- _Exercise prompt_: Every picture is to be removed, and all the data is to be copied exactly.

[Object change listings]

-------------------------

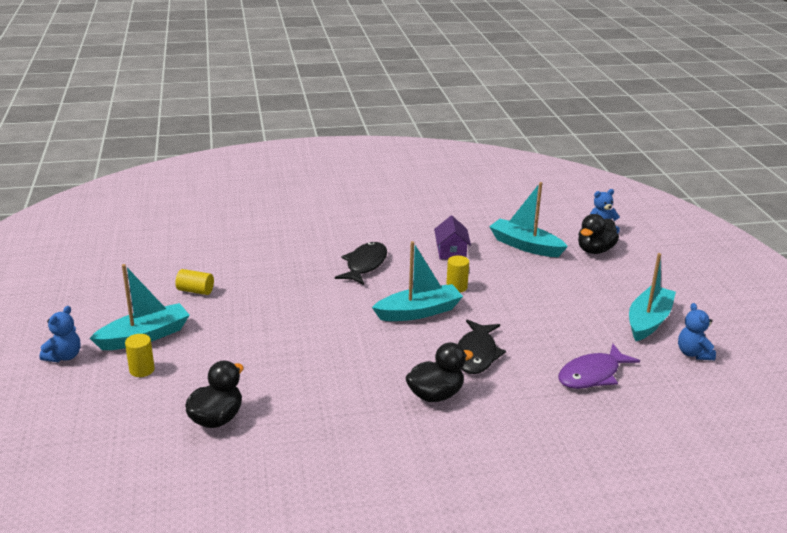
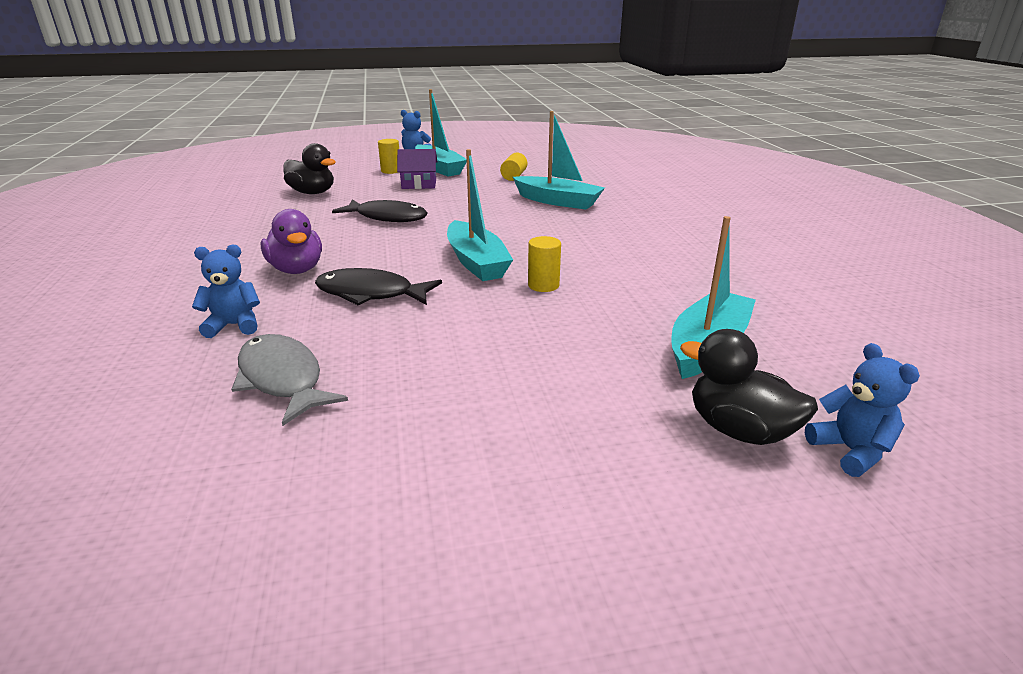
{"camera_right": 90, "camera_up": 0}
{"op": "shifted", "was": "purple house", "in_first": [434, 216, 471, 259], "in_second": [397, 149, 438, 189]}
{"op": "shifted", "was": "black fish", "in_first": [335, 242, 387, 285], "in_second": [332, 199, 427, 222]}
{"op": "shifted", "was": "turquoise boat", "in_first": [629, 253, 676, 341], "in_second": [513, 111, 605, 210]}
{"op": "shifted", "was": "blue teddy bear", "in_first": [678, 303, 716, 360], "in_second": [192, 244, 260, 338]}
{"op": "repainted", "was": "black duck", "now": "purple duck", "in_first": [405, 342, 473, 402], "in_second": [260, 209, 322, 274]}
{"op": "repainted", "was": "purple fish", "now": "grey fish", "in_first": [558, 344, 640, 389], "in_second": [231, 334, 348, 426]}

-------------------------

- _Solution for this exercise_:
{"camera_right": 90, "camera_up": 0}
{"op": "shifted", "was": "purple house", "in_first": [434, 216, 471, 259], "in_second": [397, 149, 438, 189]}
{"op": "shifted", "was": "black fish", "in_first": [335, 242, 387, 285], "in_second": [332, 199, 427, 222]}
{"op": "shifted", "was": "turquoise boat", "in_first": [629, 253, 676, 341], "in_second": [513, 111, 605, 210]}
{"op": "shifted", "was": "blue teddy bear", "in_first": [678, 303, 716, 360], "in_second": [192, 244, 260, 338]}
{"op": "repainted", "was": "black duck", "now": "purple duck", "in_first": [405, 342, 473, 402], "in_second": [260, 209, 322, 274]}
{"op": "repainted", "was": "purple fish", "now": "grey fish", "in_first": [558, 344, 640, 389], "in_second": [231, 334, 348, 426]}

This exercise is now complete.